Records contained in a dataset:
________
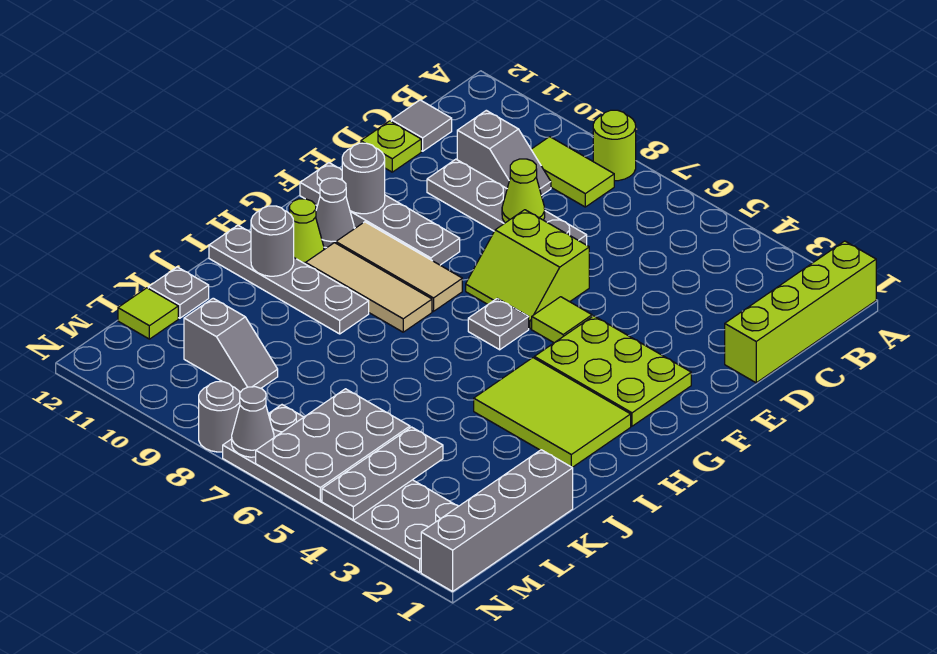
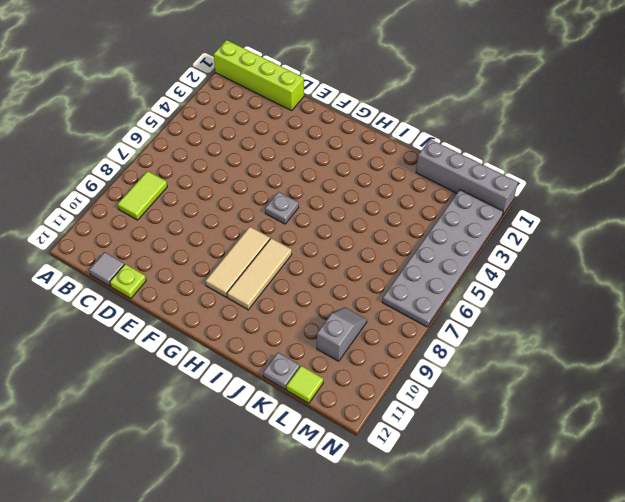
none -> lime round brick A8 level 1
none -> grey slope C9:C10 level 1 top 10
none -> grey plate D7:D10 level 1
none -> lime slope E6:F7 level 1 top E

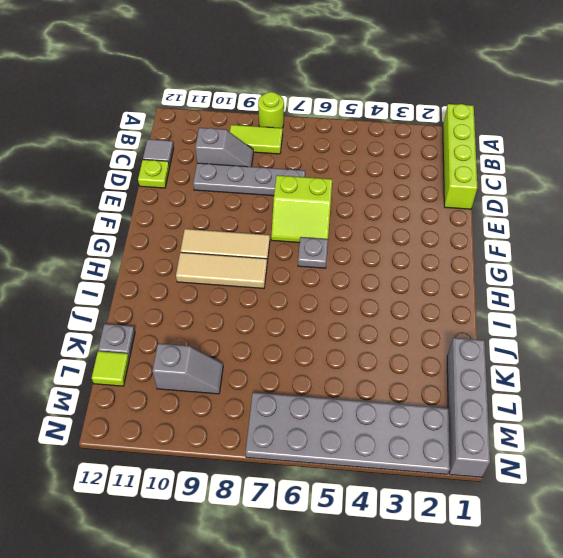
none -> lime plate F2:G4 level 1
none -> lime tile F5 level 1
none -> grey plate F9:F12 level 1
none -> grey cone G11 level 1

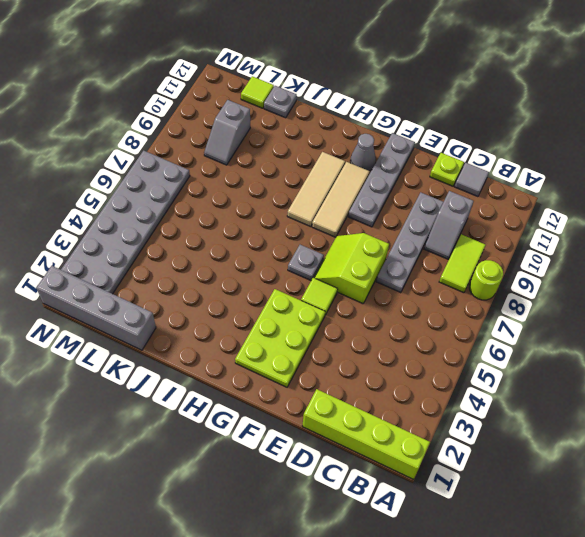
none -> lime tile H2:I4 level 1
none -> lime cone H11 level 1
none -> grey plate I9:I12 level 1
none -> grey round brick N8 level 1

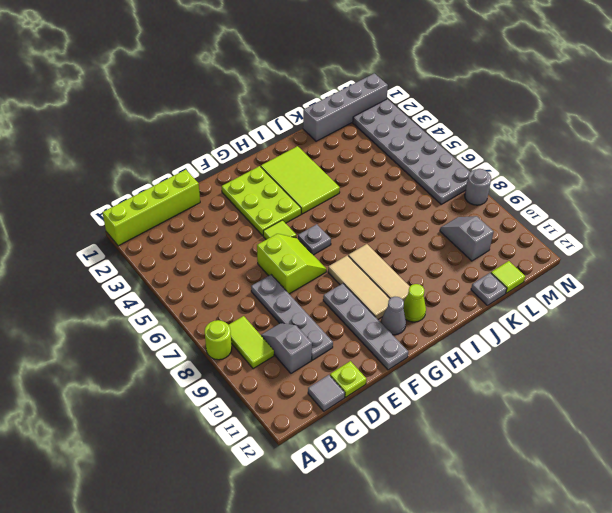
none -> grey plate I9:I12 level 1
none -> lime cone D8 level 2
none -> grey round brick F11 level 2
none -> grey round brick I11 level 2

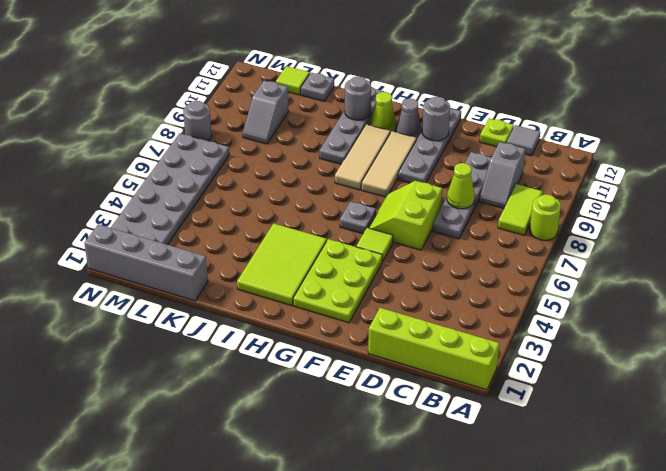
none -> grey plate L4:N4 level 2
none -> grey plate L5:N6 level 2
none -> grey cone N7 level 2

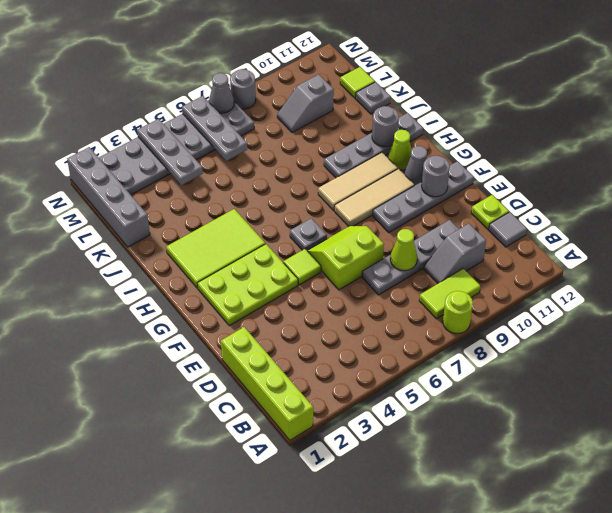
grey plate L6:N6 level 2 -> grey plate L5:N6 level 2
________
Once the line with "none -> lime cone H11 level 1" is found above, transcribe each line from it through the line with "none -> grey round brick I11 level 2", exactly, and omit the pictures.

● **SOLUTION FOR THIS TASK**:
none -> lime cone H11 level 1
none -> grey plate I9:I12 level 1
none -> grey round brick N8 level 1

none -> grey plate I9:I12 level 1
none -> lime cone D8 level 2
none -> grey round brick F11 level 2
none -> grey round brick I11 level 2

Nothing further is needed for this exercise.